-- Data listing --

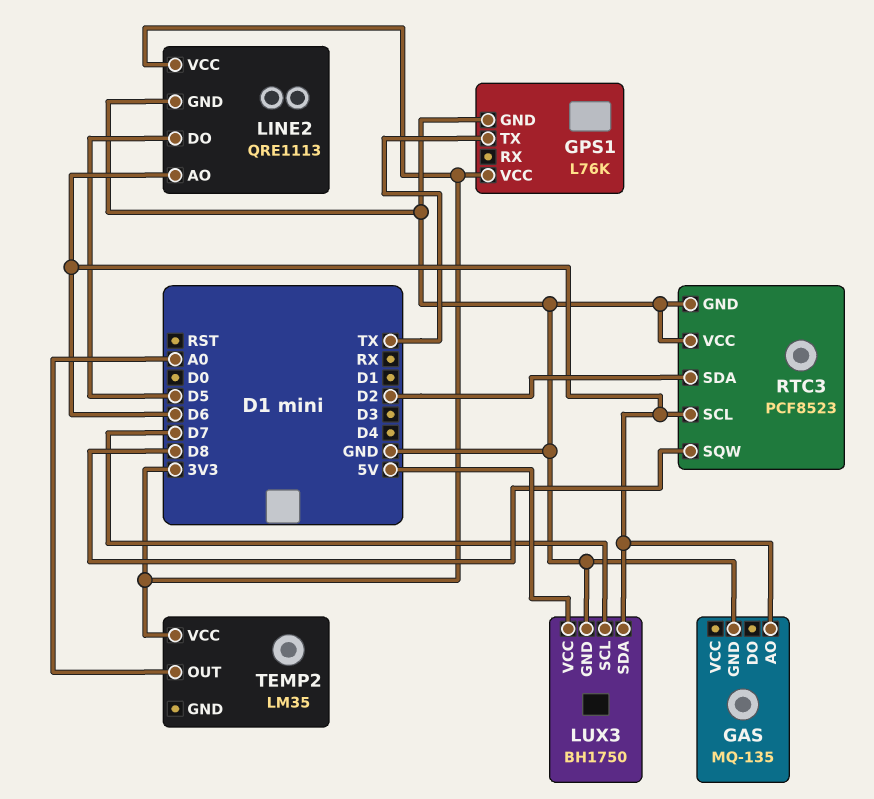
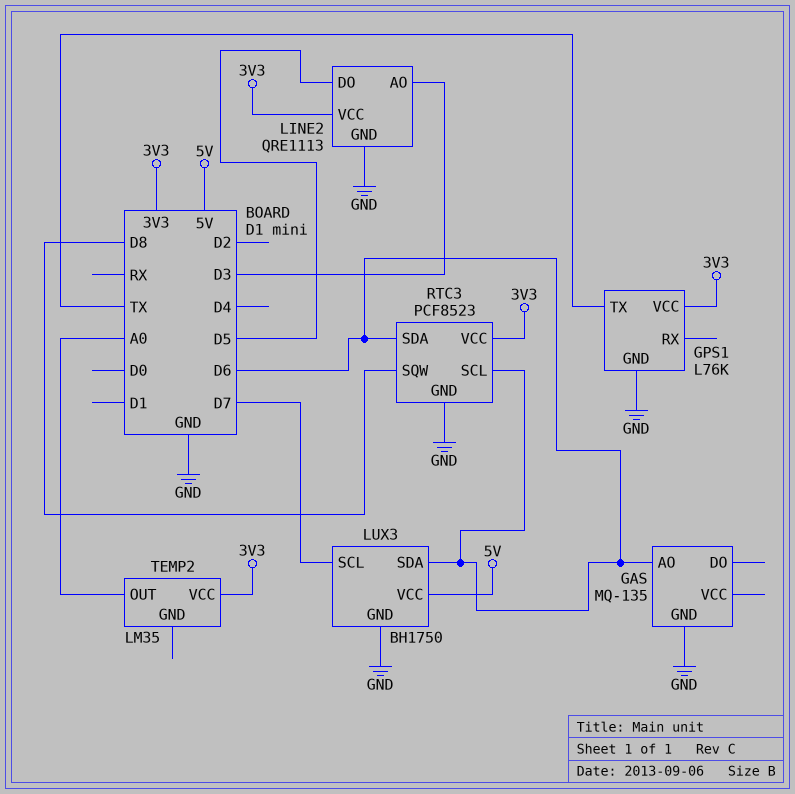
LINE2 pin AO: D6 -> D3
RTC3 pin SDA: D2 -> D6
RTC3 pin VCC: GND -> 3V3

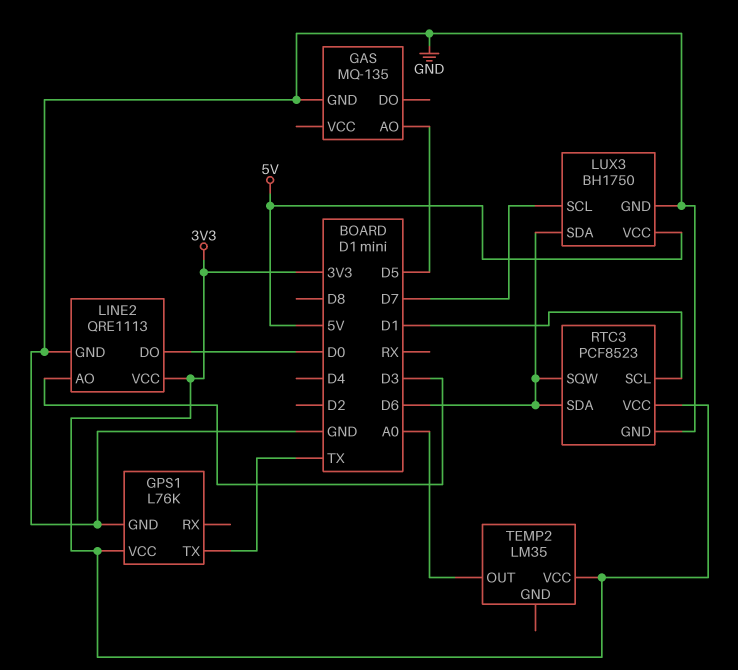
GAS pin AO: D6 -> D5
LINE2 pin DO: D5 -> D0
RTC3 pin SCL: D6 -> D1
RTC3 pin SQW: D8 -> D6

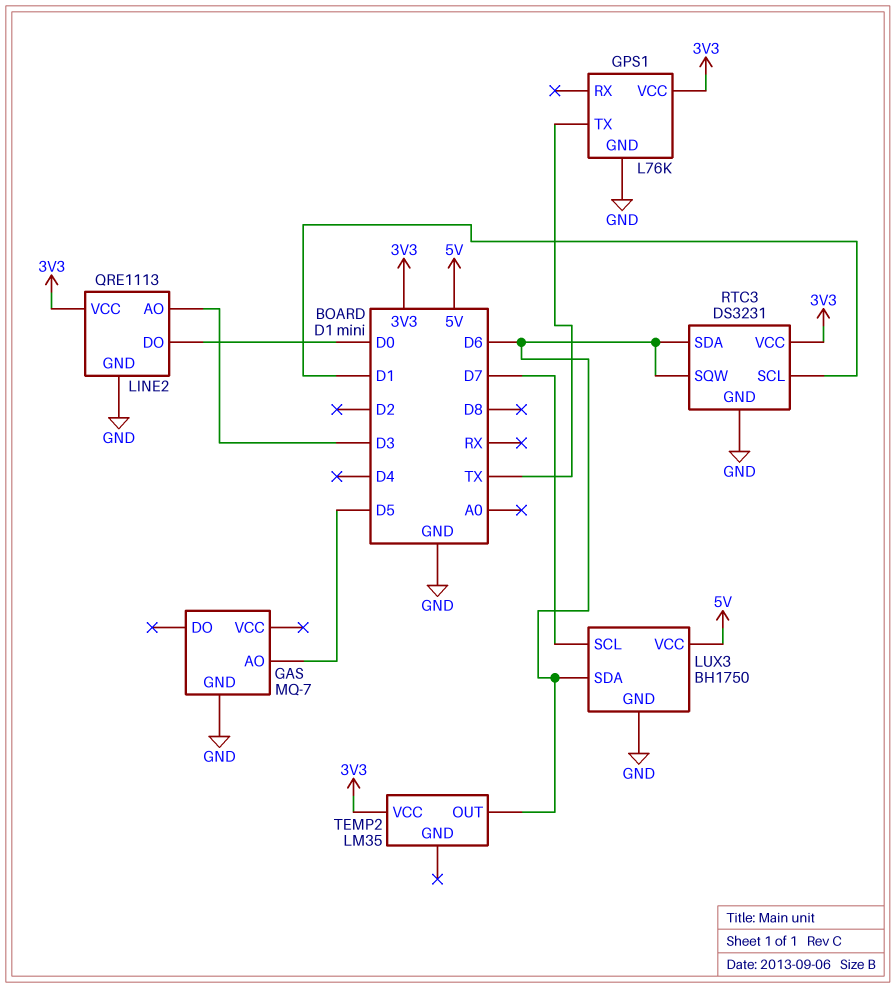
GAS: MQ-135 -> MQ-7
RTC3: PCF8523 -> DS3231
TEMP2 pin OUT: A0 -> D6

-- Problem statement --
Write out an exact transcription of the line with "GAS: MQ-135 -> MQ-7" and of each line after it; stop at the end of the records.

-- Response below --
GAS: MQ-135 -> MQ-7
RTC3: PCF8523 -> DS3231
TEMP2 pin OUT: A0 -> D6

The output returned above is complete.